__PROBLEM DESCRIPTION__: Aim for an exact copy of the listing, without any images.

__COLLECTED MATERIAL__:

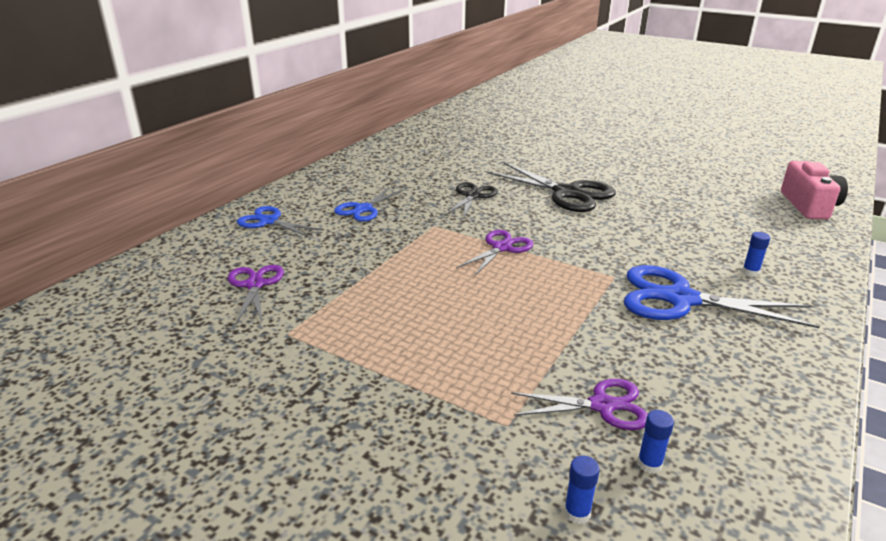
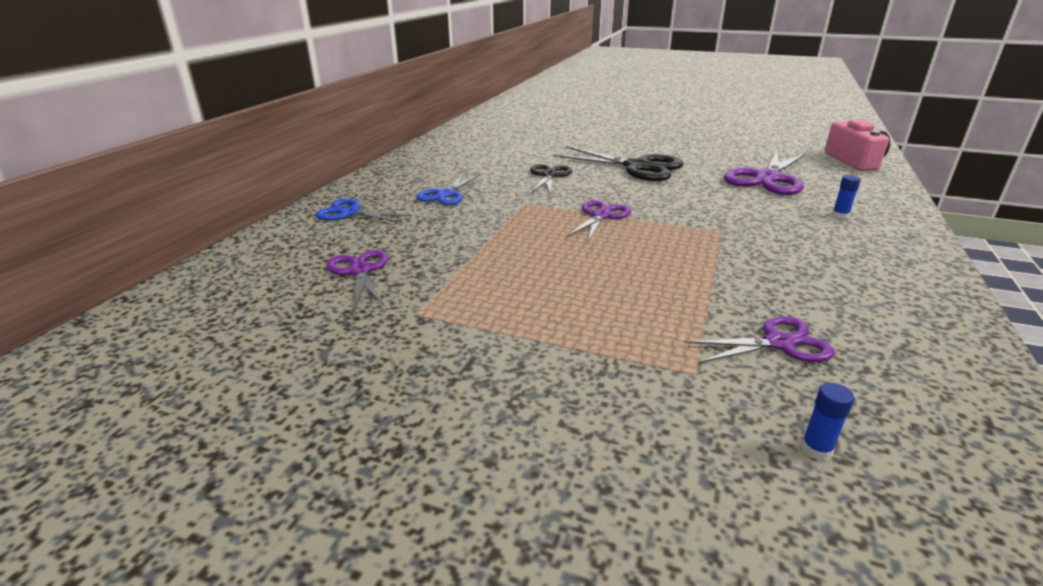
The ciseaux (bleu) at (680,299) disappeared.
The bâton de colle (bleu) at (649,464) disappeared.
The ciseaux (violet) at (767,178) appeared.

__SOLVED EXERCISE__:
The ciseaux (bleu) at (680,299) disappeared.
The bâton de colle (bleu) at (649,464) disappeared.
The ciseaux (violet) at (767,178) appeared.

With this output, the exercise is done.